◆ Activity
Pictures aside, reproduce exactly and only the lines from the one containing "C5: 6.8uF (0V, N7) -> none" through the end of the records.

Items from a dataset
★ ★ ★ ★ ★

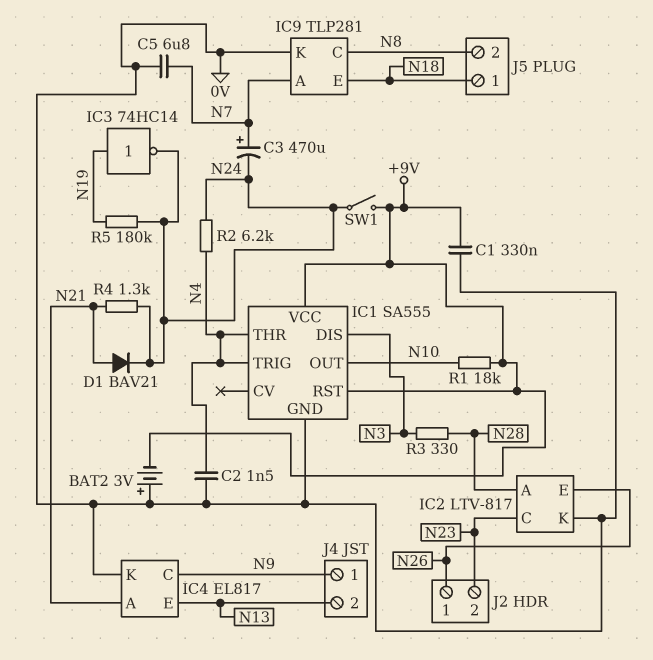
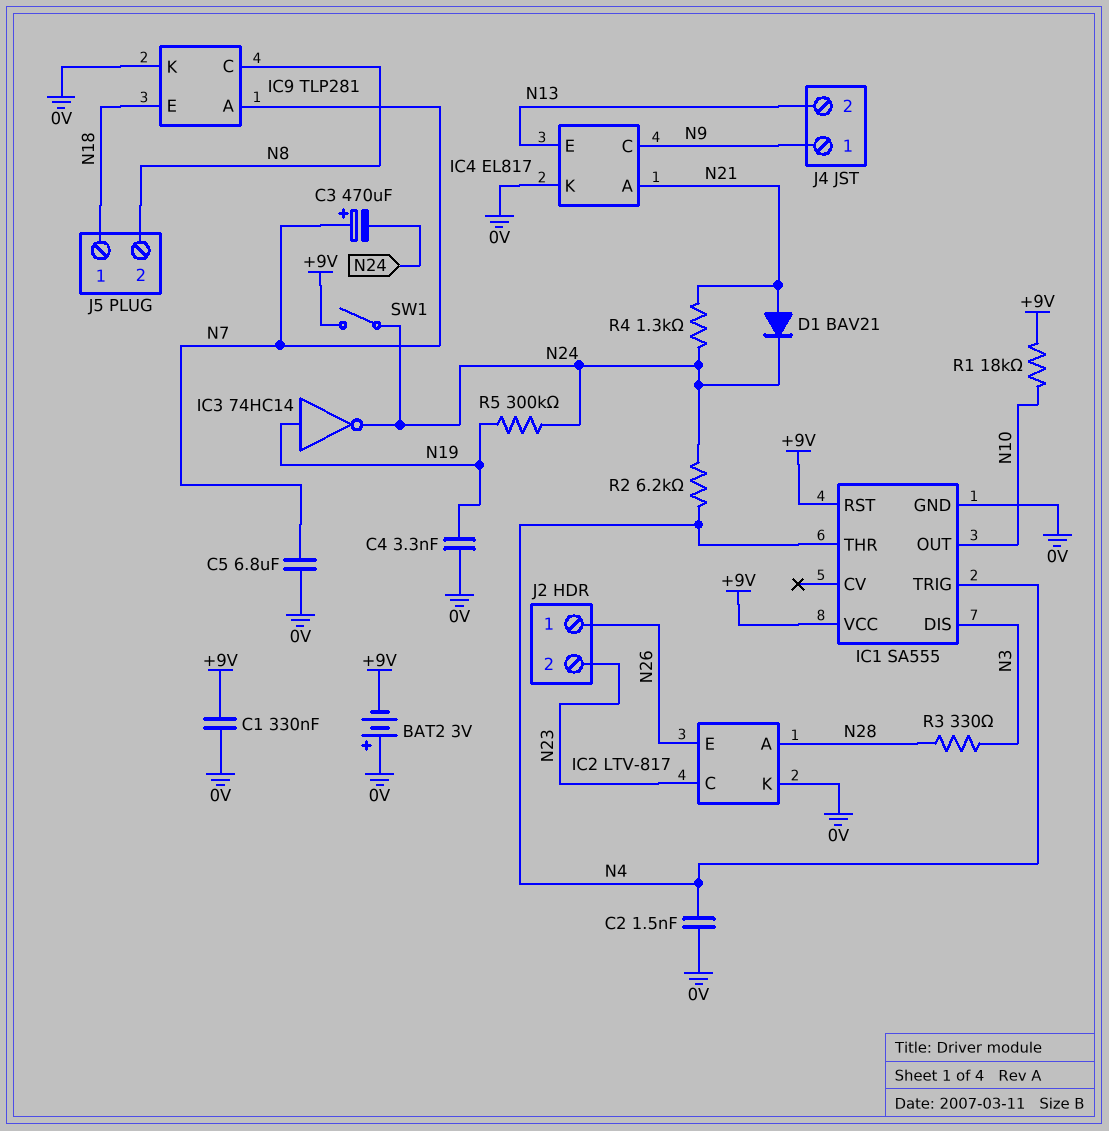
C4: none -> 3.3nF (0V, N19)
R5: 180k (N19, N24) -> 300k (N19, N24)

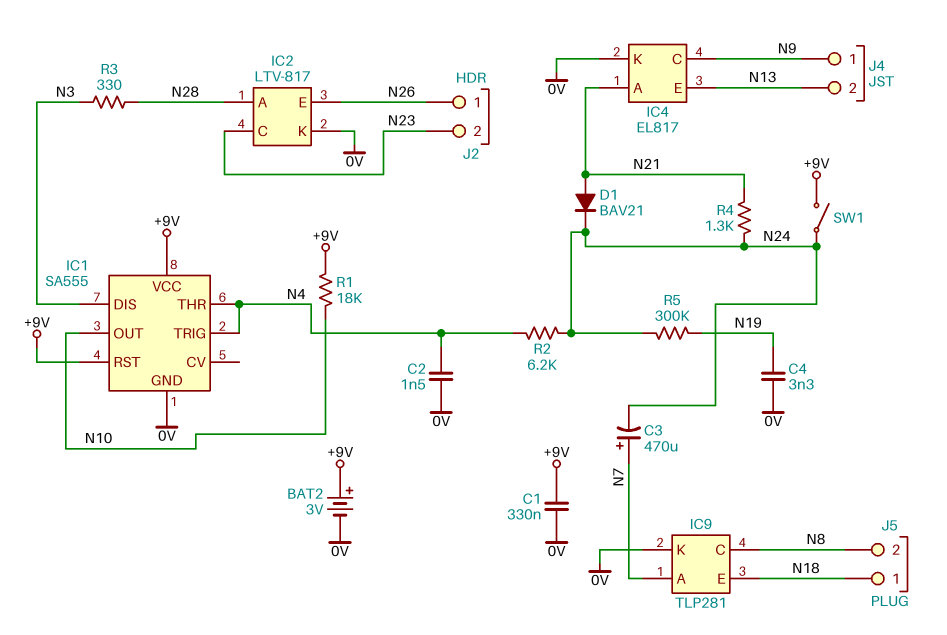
BAT2: 3V (plus 0V, minus +9V) -> 3V (plus +9V, minus 0V)
C5: 6.8uF (0V, N7) -> none
IC3: NOT 74HC14 (in N19, out N24) -> none

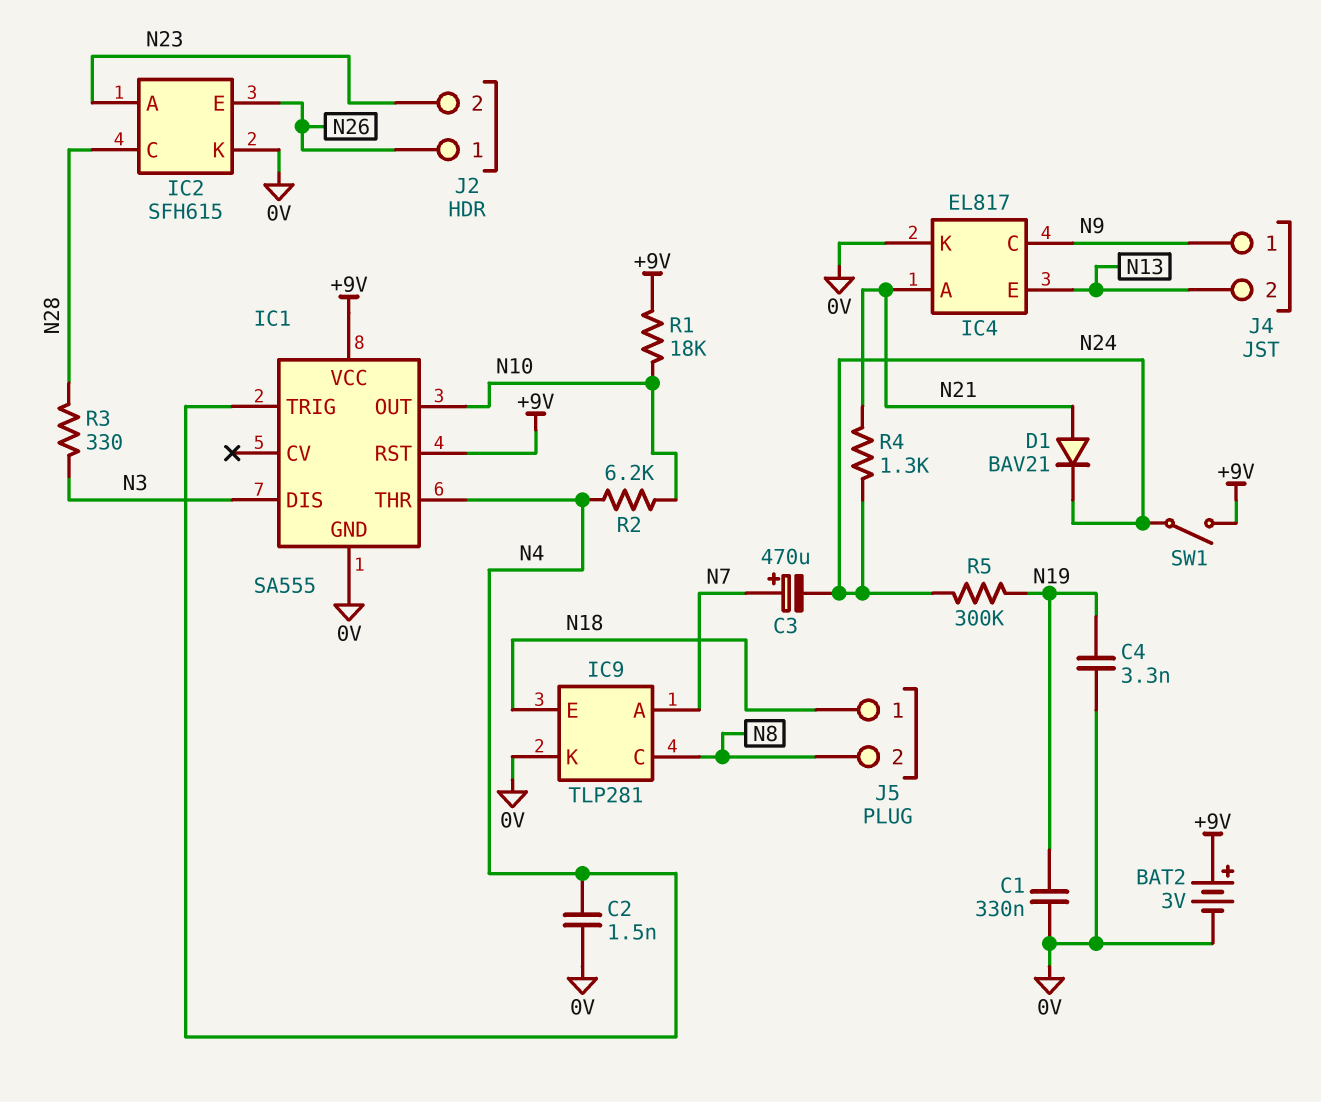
C1: 330nF (+9V, 0V) -> 330nF (0V, N19)
IC2: LTV-817 -> SFH615
IC2 pin A: N28 -> N23
IC2 pin C: N23 -> N28
R2: 6.2k (N4, N24) -> 6.2k (N4, N10)

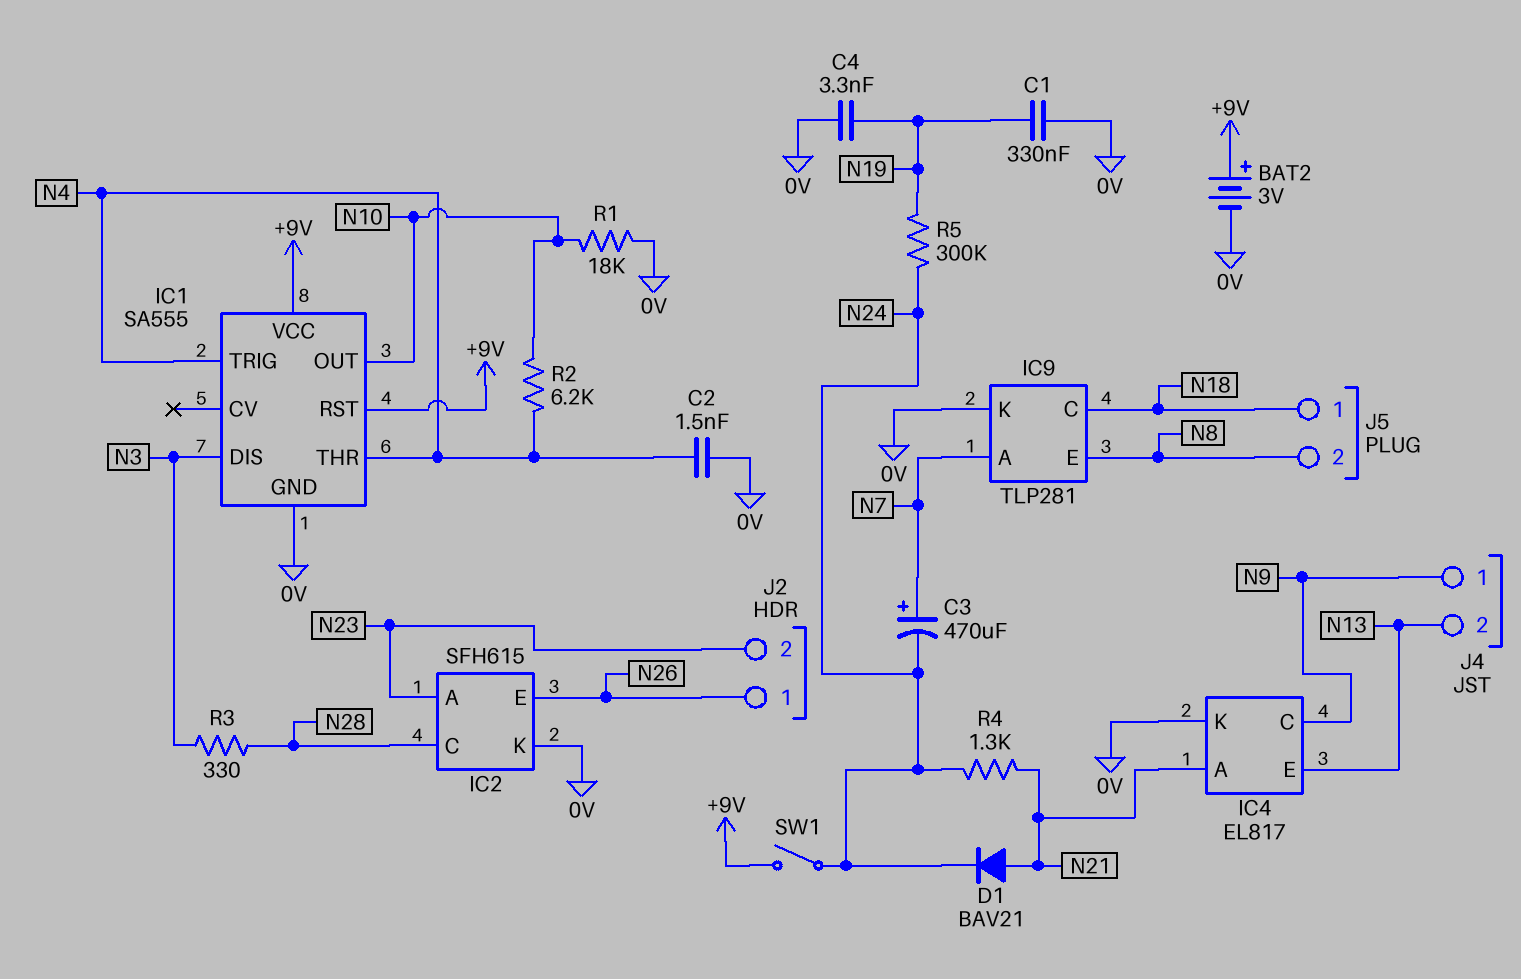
IC9 pin C: N8 -> N18
IC9 pin E: N18 -> N8
R1: 18k (+9V, N10) -> 18k (0V, N10)

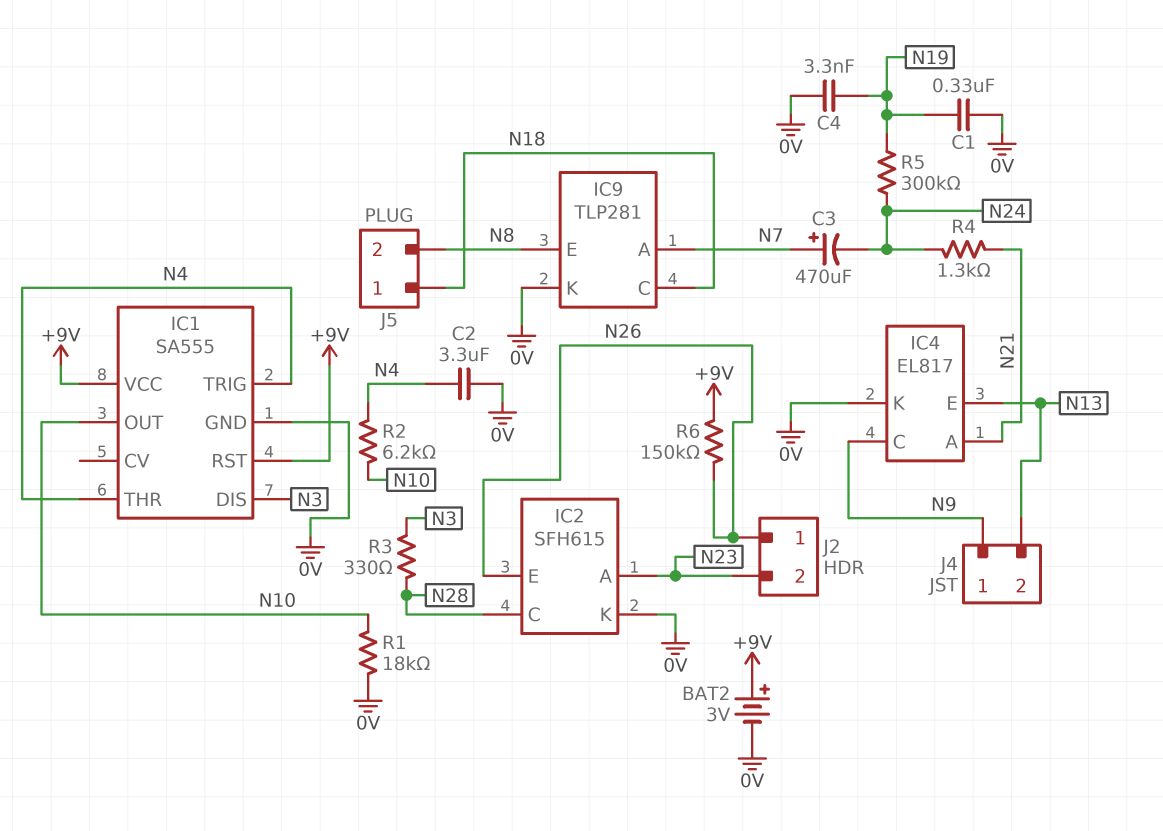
C2: 1.5nF (0V, N4) -> 3.3uF (0V, N4)
D1: diode BAV21 (A N21, K N24) -> none
R6: none -> 150k (+9V, N26)
SW1: switch (+9V, N24) -> none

★ ★ ★ ★ ★

◆ Exercise solution
C5: 6.8uF (0V, N7) -> none
IC3: NOT 74HC14 (in N19, out N24) -> none

C1: 330nF (+9V, 0V) -> 330nF (0V, N19)
IC2: LTV-817 -> SFH615
IC2 pin A: N28 -> N23
IC2 pin C: N23 -> N28
R2: 6.2k (N4, N24) -> 6.2k (N4, N10)

IC9 pin C: N8 -> N18
IC9 pin E: N18 -> N8
R1: 18k (+9V, N10) -> 18k (0V, N10)

C2: 1.5nF (0V, N4) -> 3.3uF (0V, N4)
D1: diode BAV21 (A N21, K N24) -> none
R6: none -> 150k (+9V, N26)
SW1: switch (+9V, N24) -> none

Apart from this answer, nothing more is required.